*** Available data ***
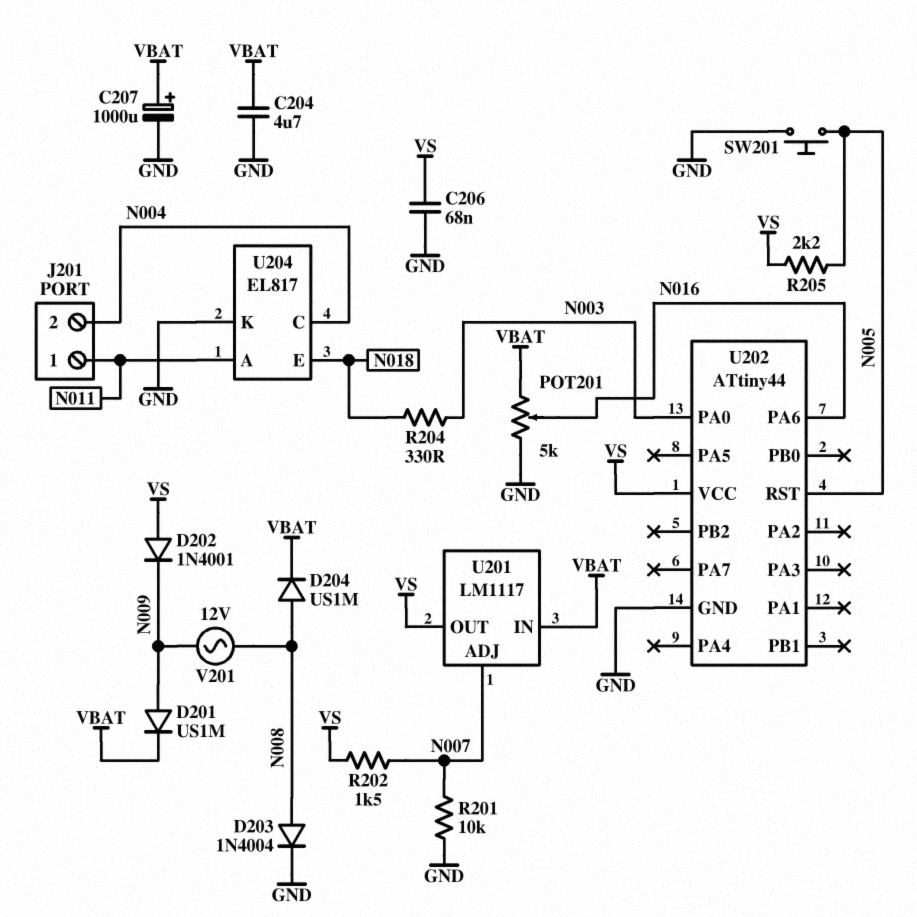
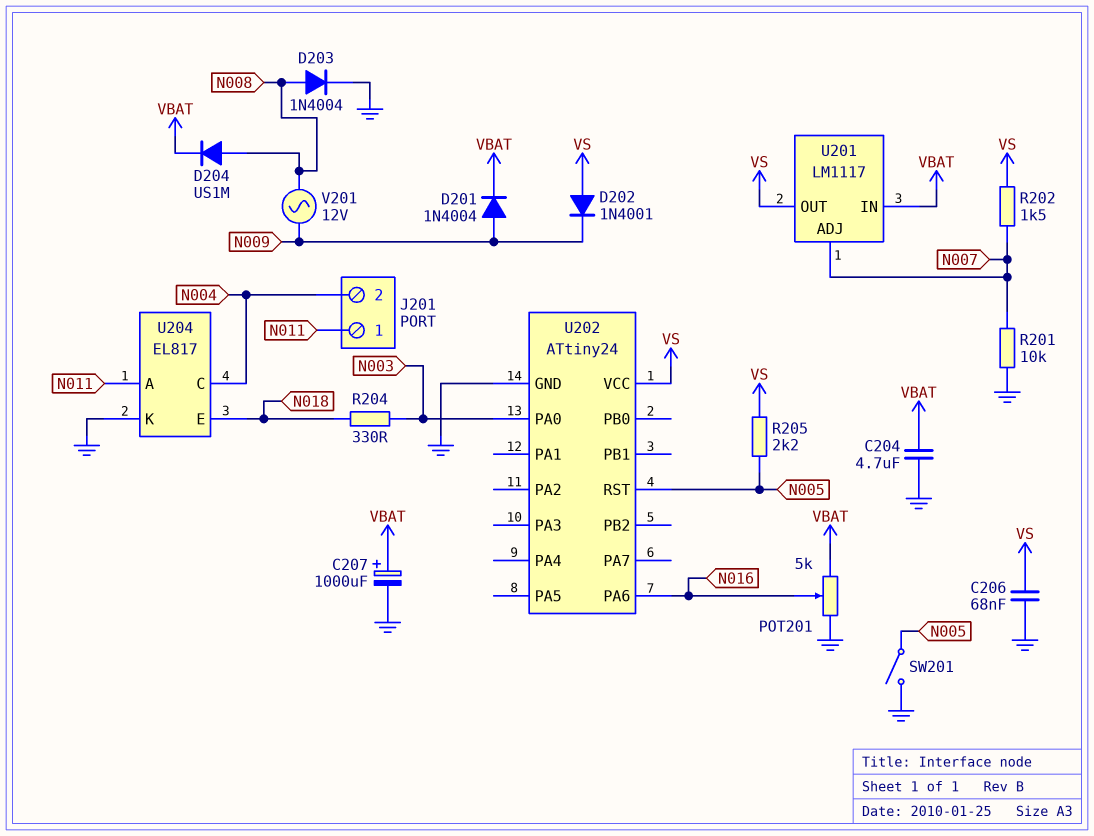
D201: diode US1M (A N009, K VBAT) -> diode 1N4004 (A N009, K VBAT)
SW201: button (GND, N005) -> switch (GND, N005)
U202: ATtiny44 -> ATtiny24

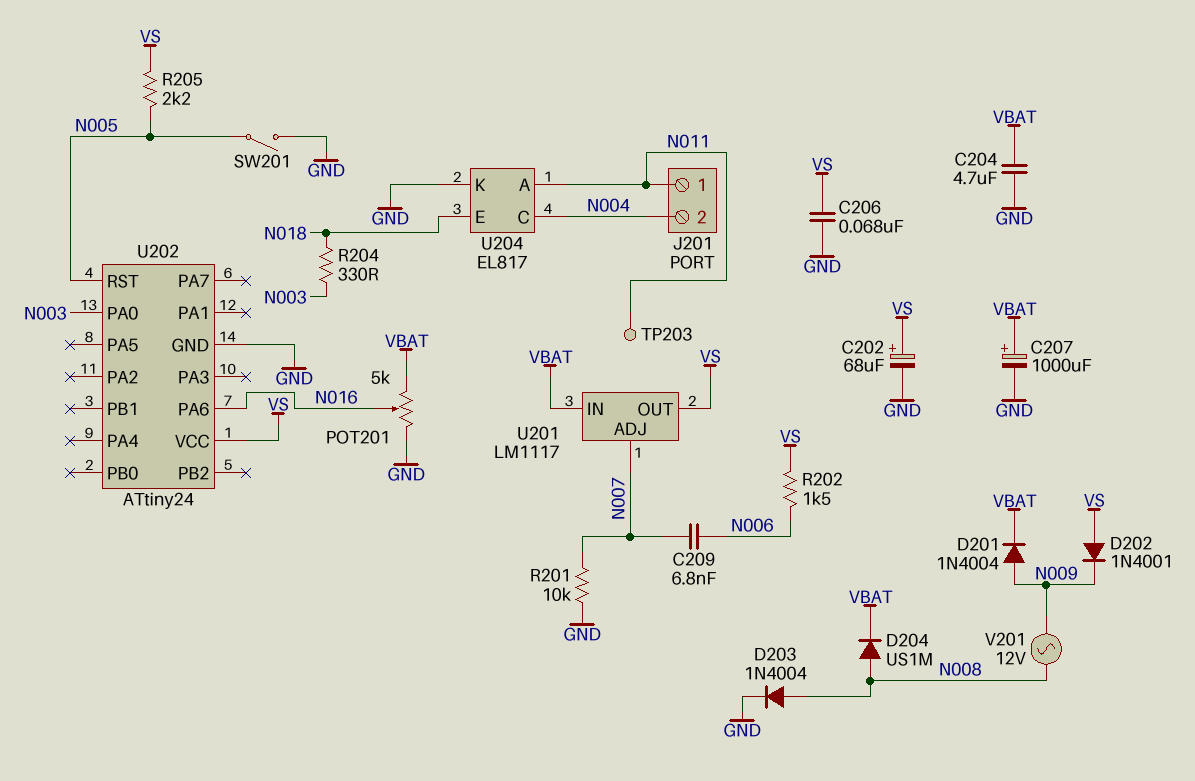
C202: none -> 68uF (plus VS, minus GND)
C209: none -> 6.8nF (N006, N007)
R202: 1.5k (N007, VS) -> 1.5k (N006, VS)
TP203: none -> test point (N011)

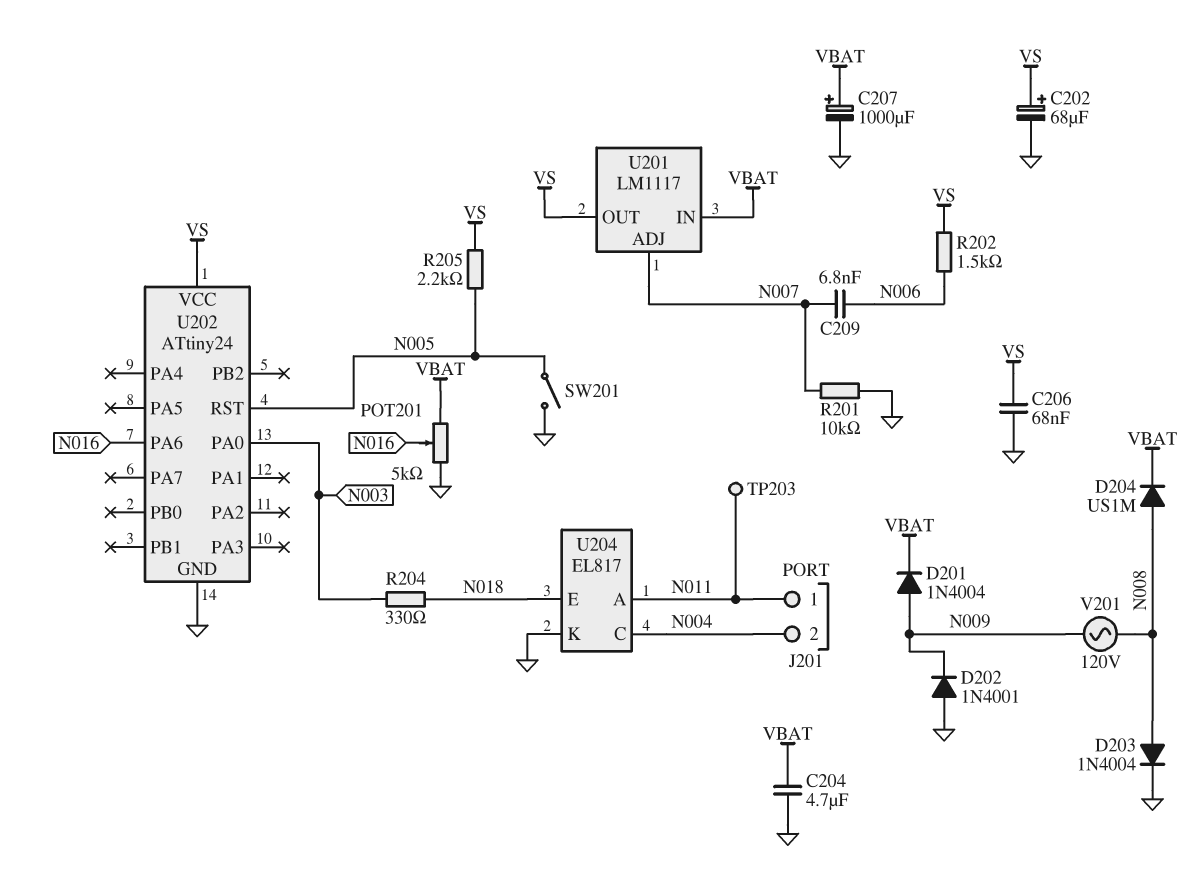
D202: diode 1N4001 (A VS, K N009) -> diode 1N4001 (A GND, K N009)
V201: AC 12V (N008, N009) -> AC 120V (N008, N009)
*** End of Available data ***
*** Available data ***
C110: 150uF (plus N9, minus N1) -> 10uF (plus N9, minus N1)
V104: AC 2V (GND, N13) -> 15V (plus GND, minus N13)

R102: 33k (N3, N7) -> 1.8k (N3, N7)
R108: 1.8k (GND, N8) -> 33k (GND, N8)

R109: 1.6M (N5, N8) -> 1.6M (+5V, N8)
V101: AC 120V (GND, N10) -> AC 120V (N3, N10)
*** End of Available data ***
*** Available data ***
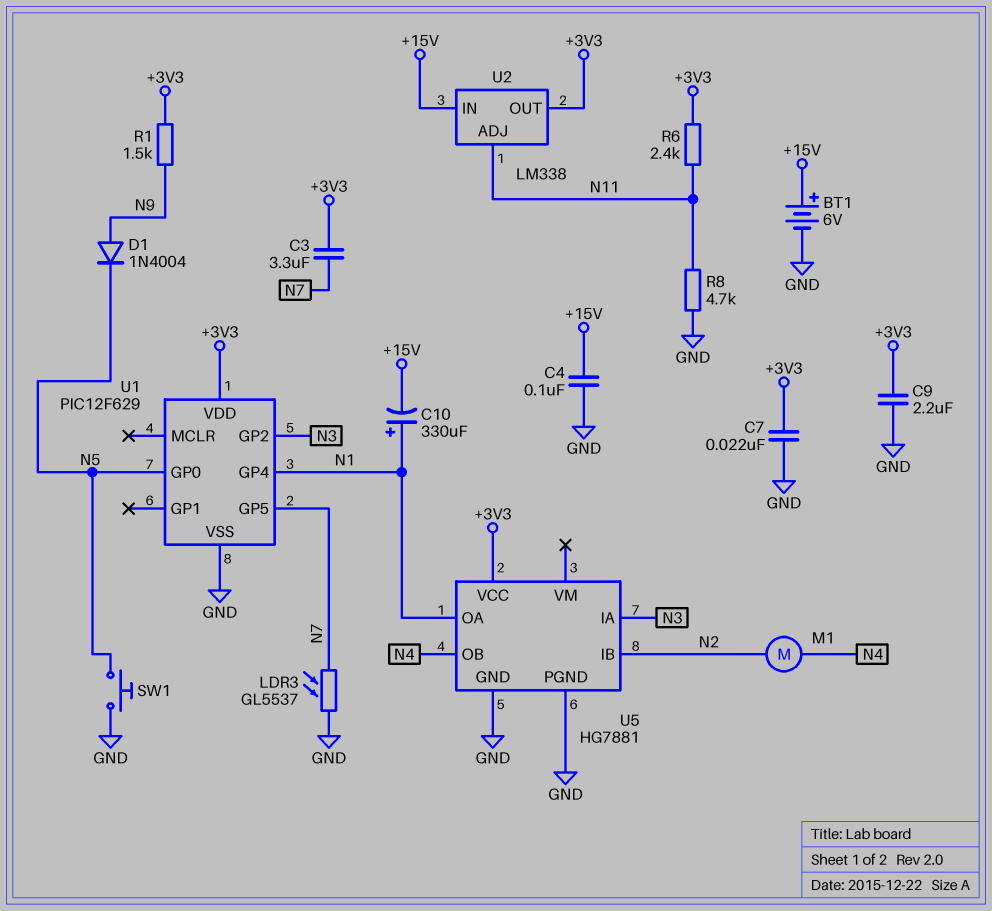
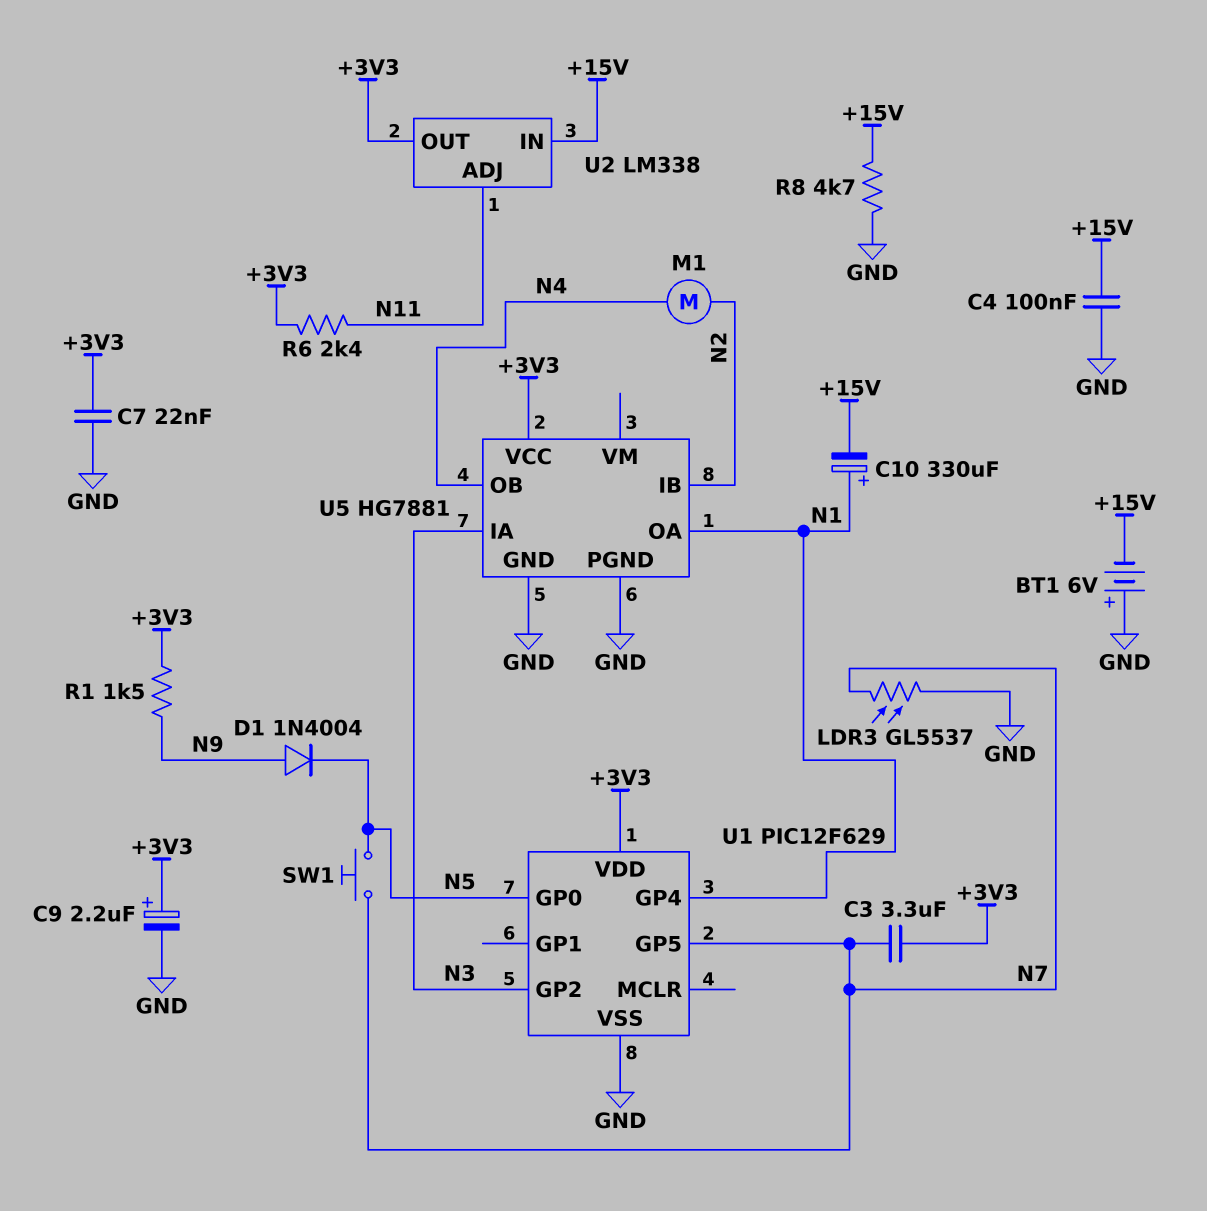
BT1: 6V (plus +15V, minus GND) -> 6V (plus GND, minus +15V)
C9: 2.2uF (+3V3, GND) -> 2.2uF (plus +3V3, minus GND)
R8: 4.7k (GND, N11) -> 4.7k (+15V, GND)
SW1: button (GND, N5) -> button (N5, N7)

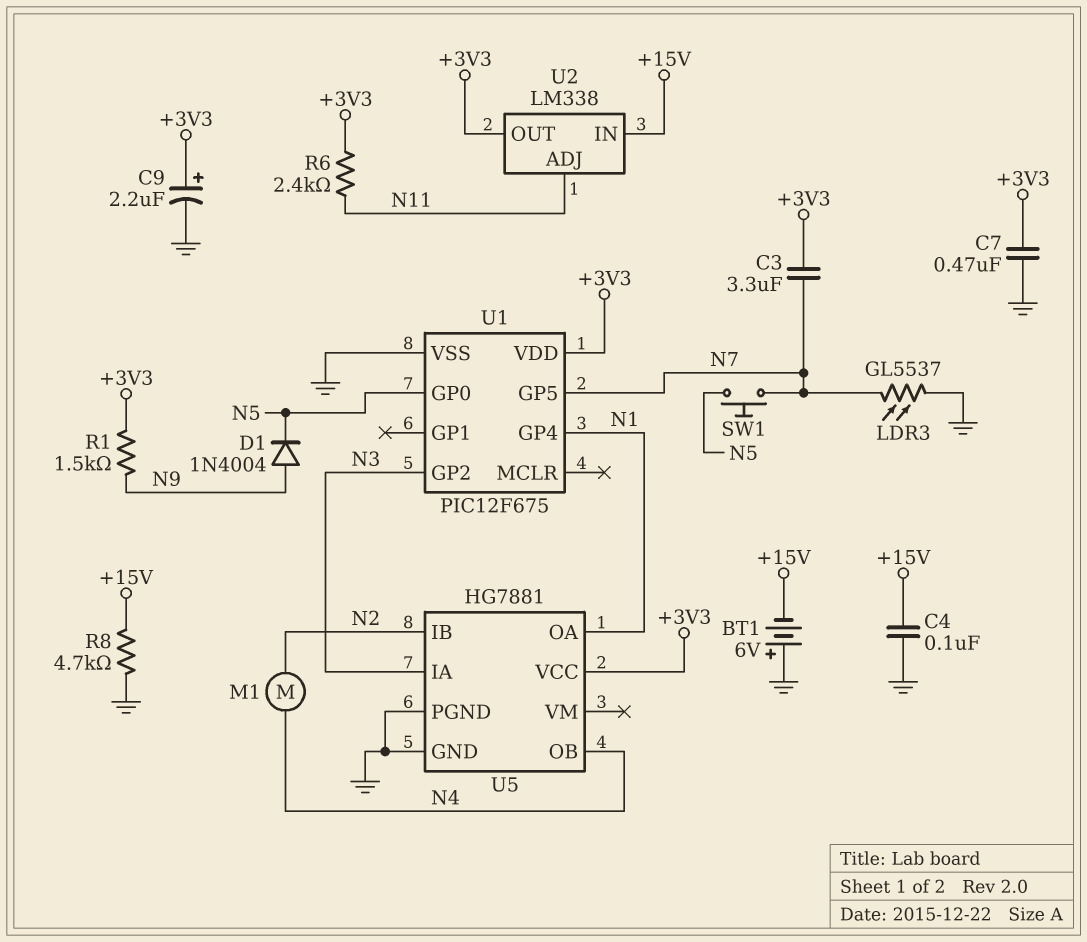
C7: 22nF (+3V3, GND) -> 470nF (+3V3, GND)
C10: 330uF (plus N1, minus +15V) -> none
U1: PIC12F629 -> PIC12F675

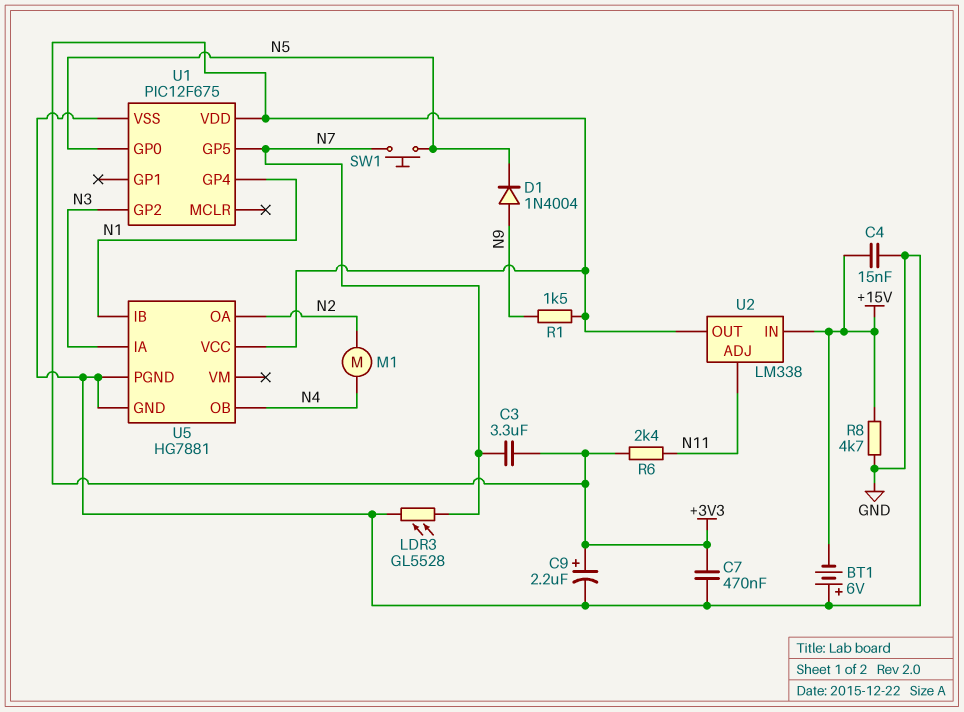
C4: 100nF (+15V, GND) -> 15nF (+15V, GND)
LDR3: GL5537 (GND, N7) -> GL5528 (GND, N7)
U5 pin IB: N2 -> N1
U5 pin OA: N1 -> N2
*** End of Available data ***
● **Work order**: Within the data above, the span starting at the line containing "R102: 33k (N3, N7) -> 1.8k (N3, N7)" and ending at the line containing "V101: AC 120V (GND, N10) -> AC 120V (N3, N10)" is to be retyped exactly, with no other lines.

● **Response below**:
R102: 33k (N3, N7) -> 1.8k (N3, N7)
R108: 1.8k (GND, N8) -> 33k (GND, N8)

R109: 1.6M (N5, N8) -> 1.6M (+5V, N8)
V101: AC 120V (GND, N10) -> AC 120V (N3, N10)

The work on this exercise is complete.